§ **TASK REQUIREMENTS**
Look through the data below for the line with "L201: none -> 4.7mH (COM, n6)" and the line with "TR202: NMOS BS170", then output those two and all lines in between, exactly as written.

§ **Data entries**
--- START ---
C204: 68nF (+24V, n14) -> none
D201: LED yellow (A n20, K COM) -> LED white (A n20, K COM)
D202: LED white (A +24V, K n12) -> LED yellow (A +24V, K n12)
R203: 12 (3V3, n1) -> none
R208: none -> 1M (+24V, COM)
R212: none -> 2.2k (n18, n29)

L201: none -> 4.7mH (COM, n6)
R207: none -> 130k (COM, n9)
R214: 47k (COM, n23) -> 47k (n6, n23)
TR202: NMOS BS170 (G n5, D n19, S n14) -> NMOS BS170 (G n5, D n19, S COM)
--- END ---
--- START ---
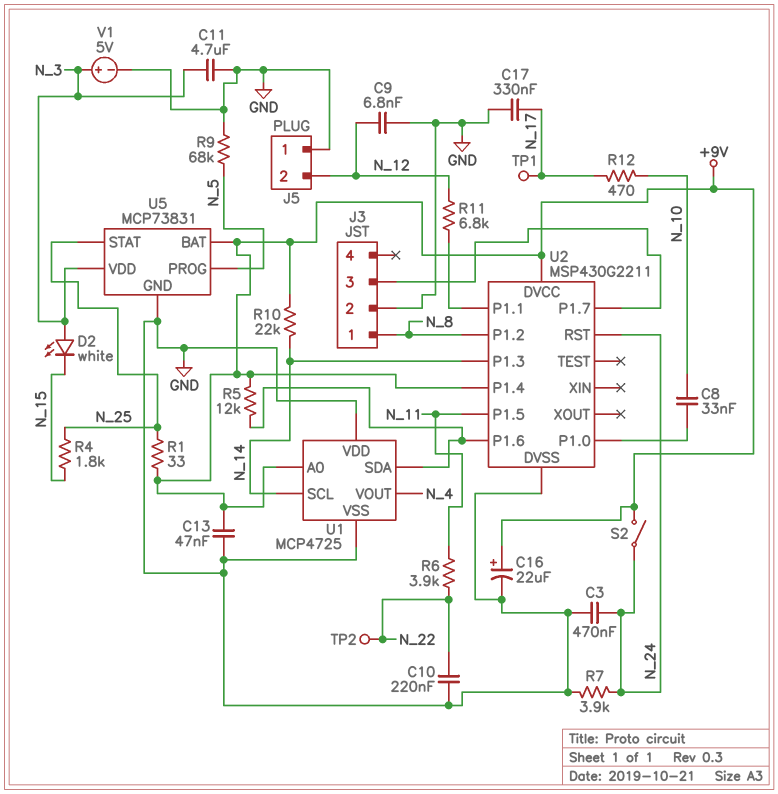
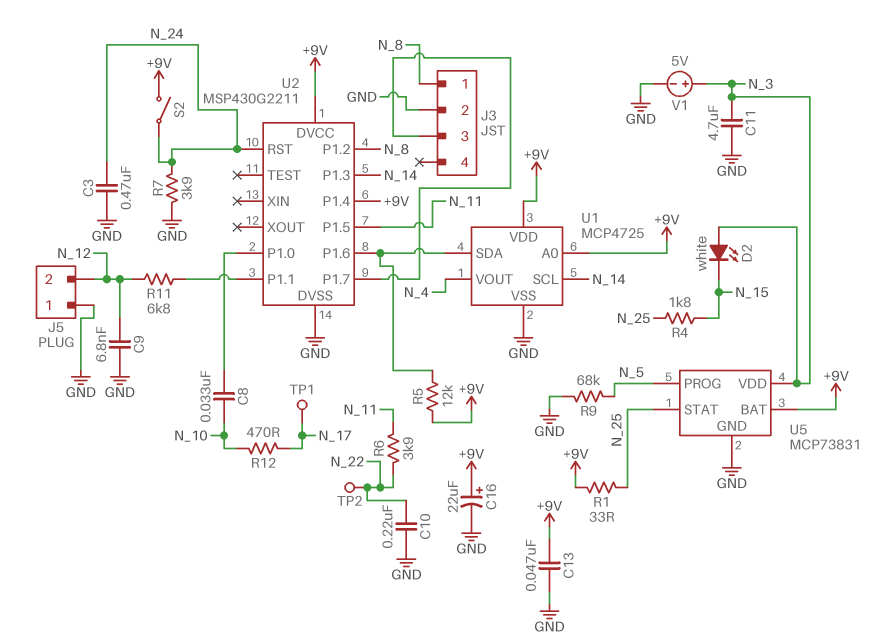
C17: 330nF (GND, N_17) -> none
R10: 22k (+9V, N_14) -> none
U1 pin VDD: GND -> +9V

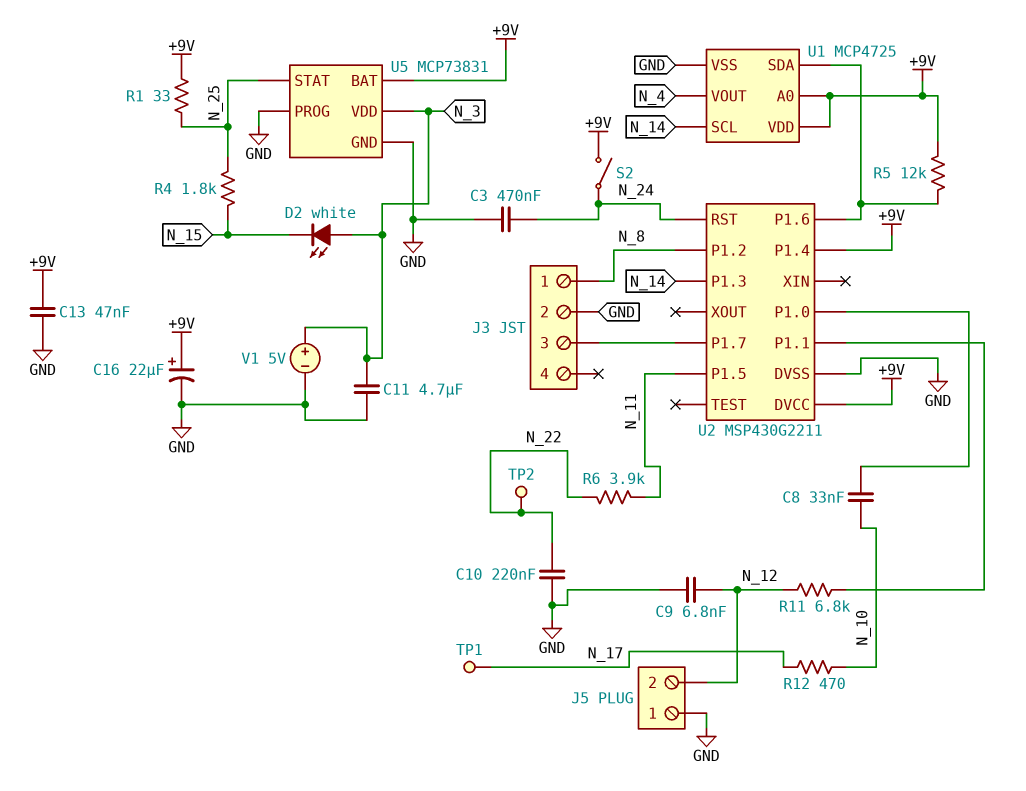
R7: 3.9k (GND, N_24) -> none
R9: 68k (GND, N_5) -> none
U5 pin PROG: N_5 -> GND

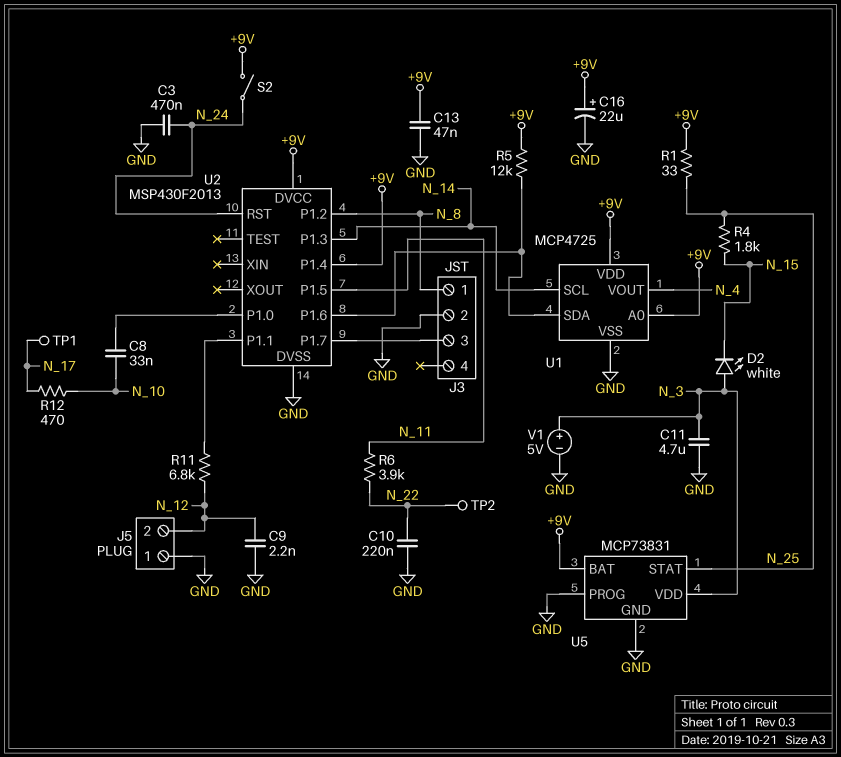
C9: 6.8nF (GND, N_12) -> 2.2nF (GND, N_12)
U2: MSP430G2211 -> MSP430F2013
--- END ---
§ **RESPONSE TO THIS EXERCISE**
L201: none -> 4.7mH (COM, n6)
R207: none -> 130k (COM, n9)
R214: 47k (COM, n23) -> 47k (n6, n23)
TR202: NMOS BS170 (G n5, D n19, S n14) -> NMOS BS170 (G n5, D n19, S COM)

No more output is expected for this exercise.